• [Task requirements]
Exactly reproduce the line containing "DRIVER: L298N -> L9110S" and all later lines to the end of the entries, leaving the pictures out of your copy.

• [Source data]
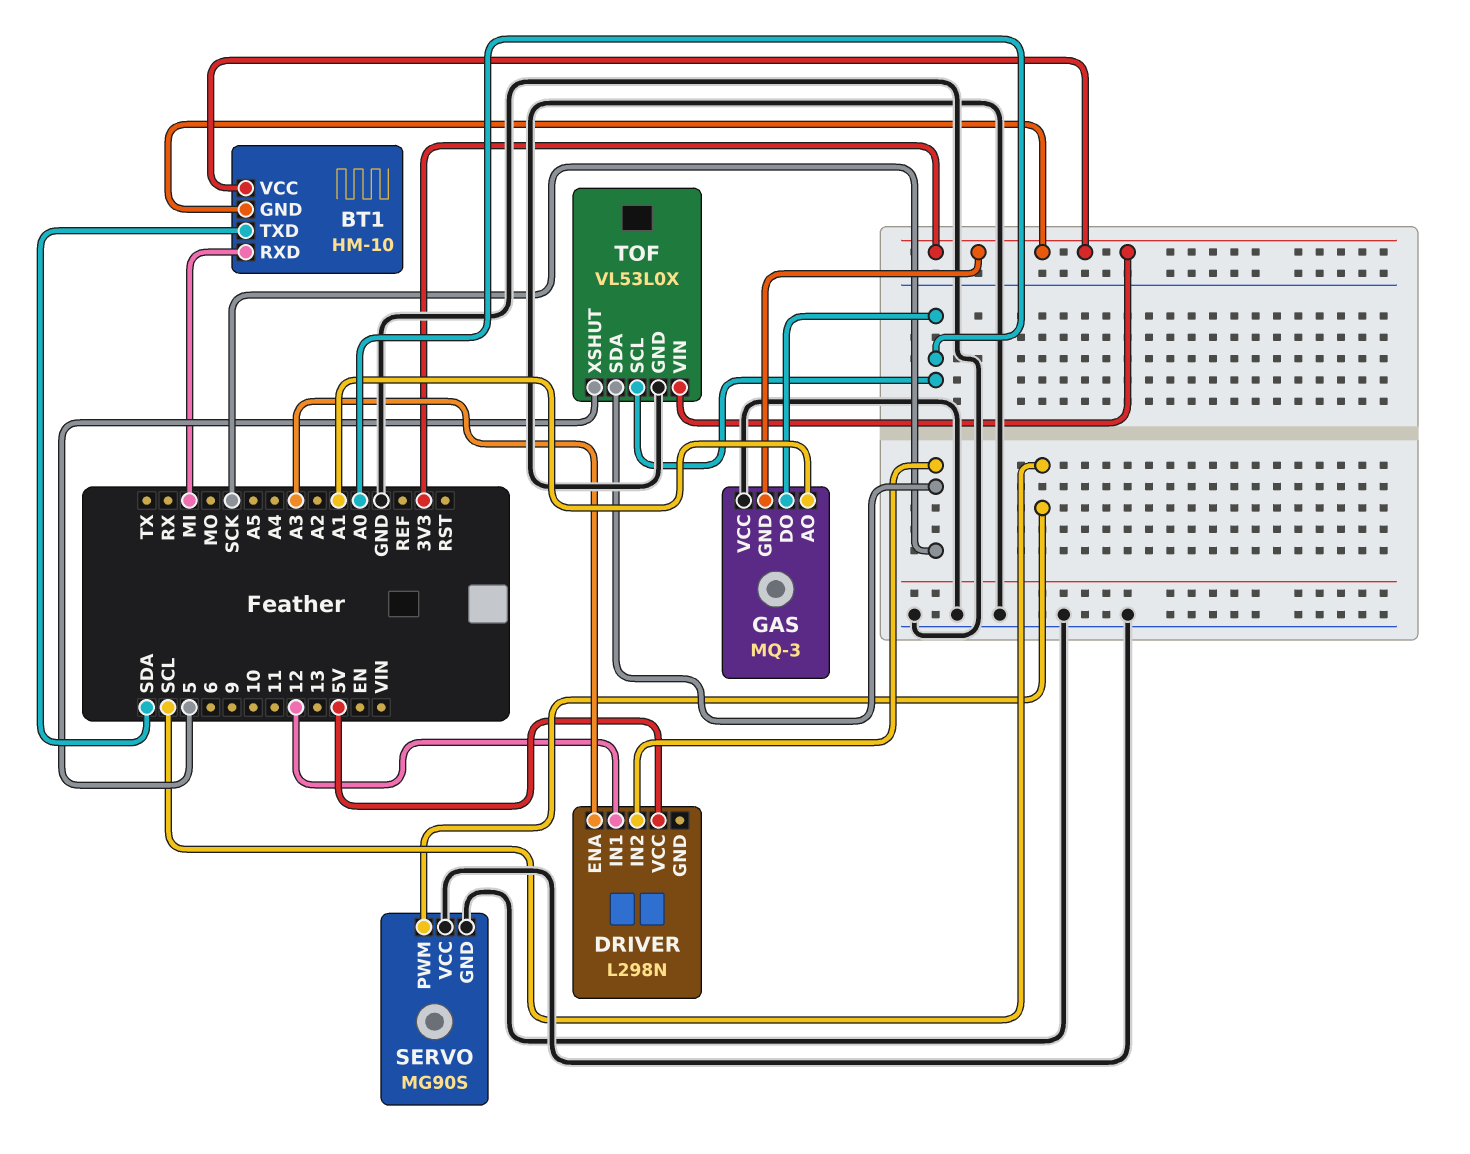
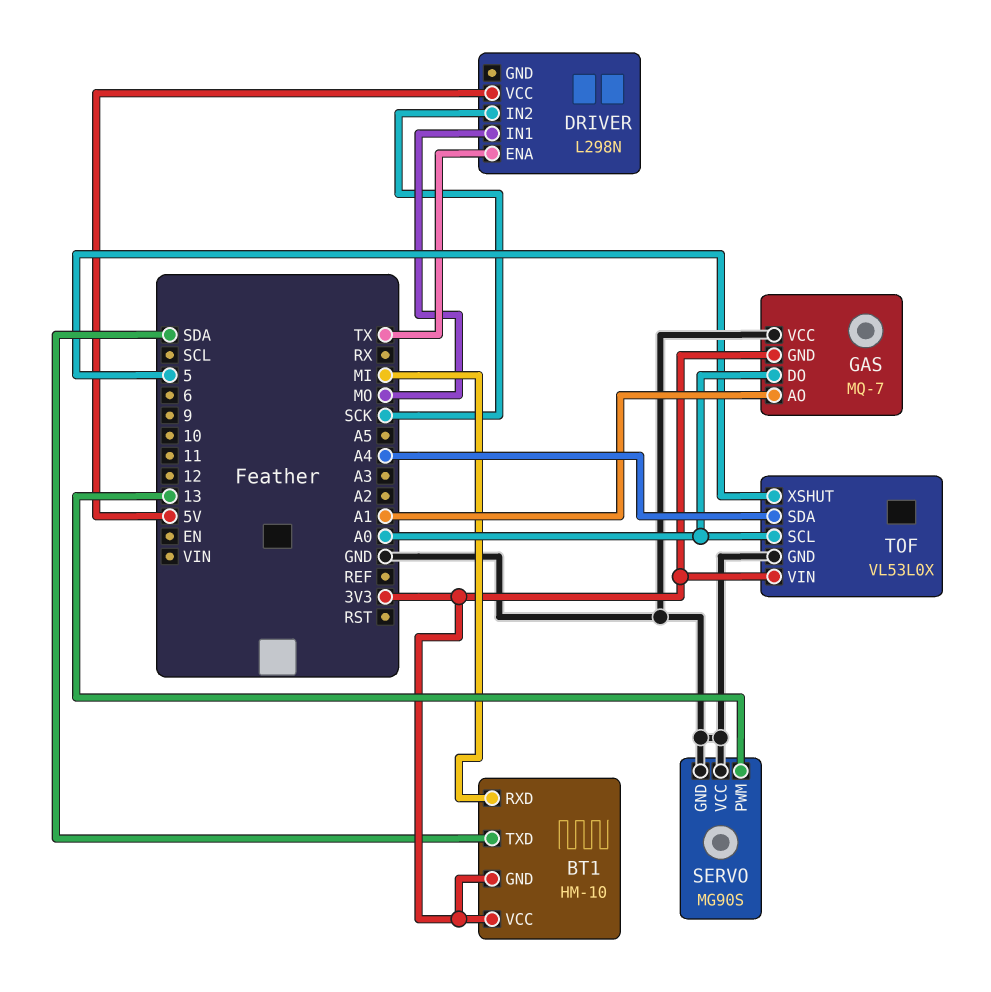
DRIVER pin ENA: A3 -> TX
DRIVER pin IN1: 12 -> MO
GAS: MQ-3 -> MQ-7
SERVO pin PWM: SCL -> 13
TOF pin SDA: SCK -> A4

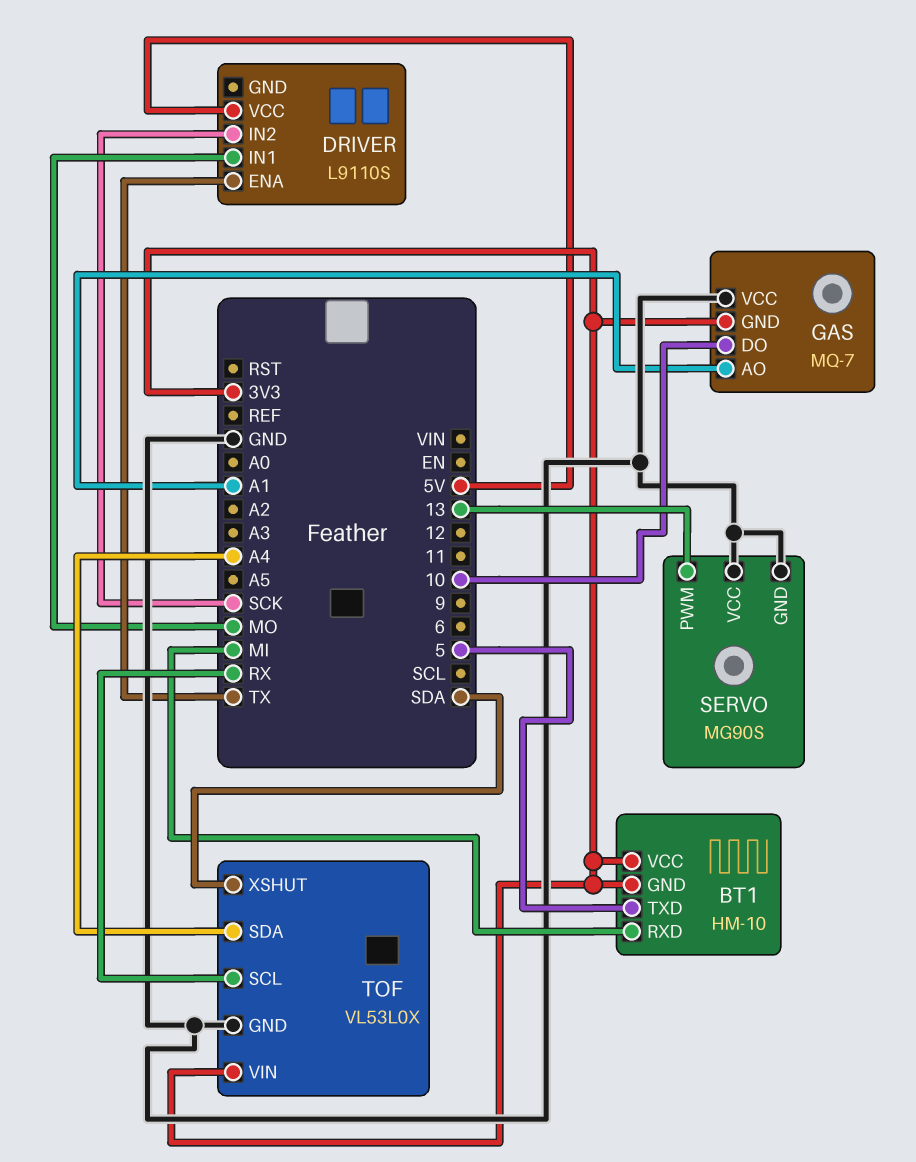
BT1 pin TXD: SDA -> 5
DRIVER: L298N -> L9110S
GAS pin DO: A0 -> 10
TOF pin SCL: A0 -> RX
TOF pin XSHUT: 5 -> SDA

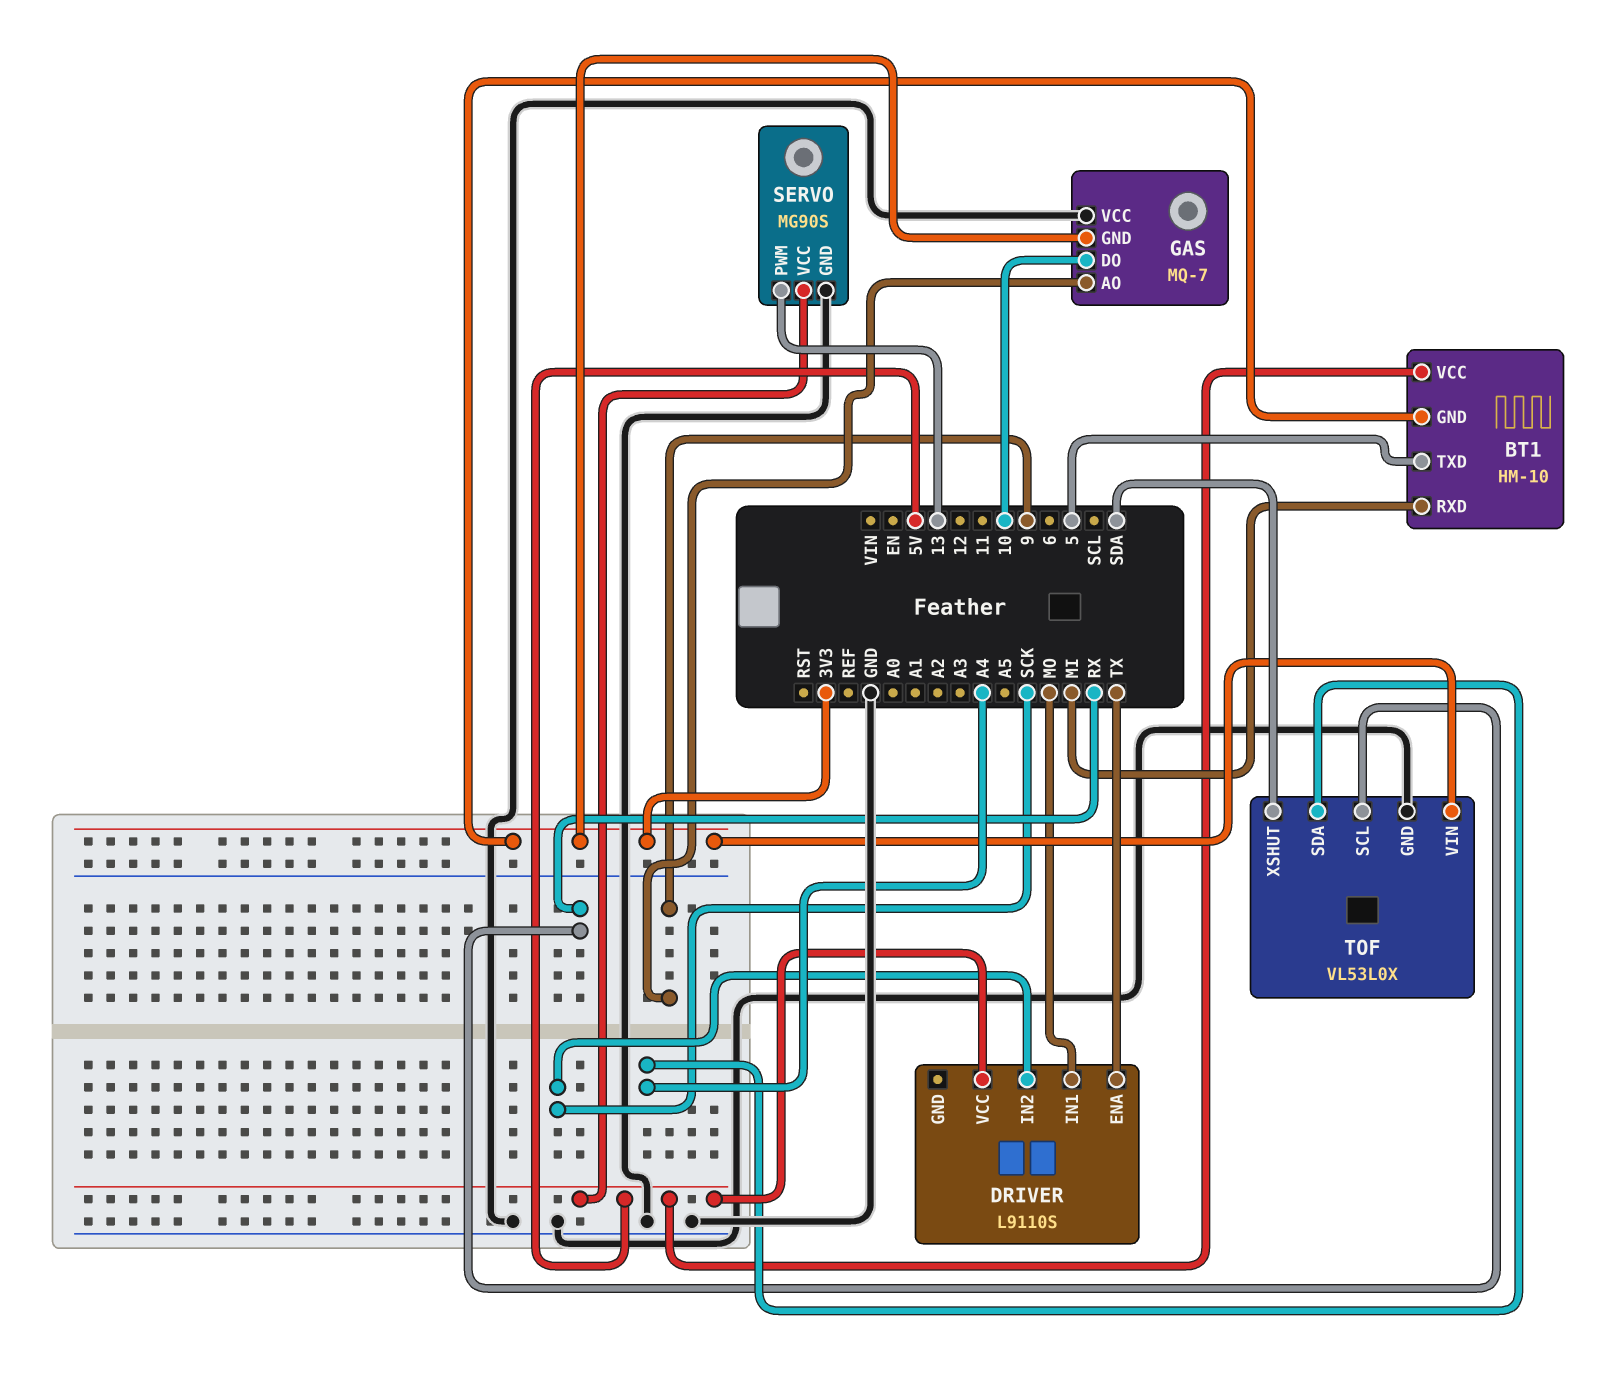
BT1 pin VCC: 3V3 -> 5V
GAS pin AO: A1 -> 9
SERVO pin VCC: GND -> 5V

• [Response below]
DRIVER: L298N -> L9110S
GAS pin DO: A0 -> 10
TOF pin SCL: A0 -> RX
TOF pin XSHUT: 5 -> SDA

BT1 pin VCC: 3V3 -> 5V
GAS pin AO: A1 -> 9
SERVO pin VCC: GND -> 5V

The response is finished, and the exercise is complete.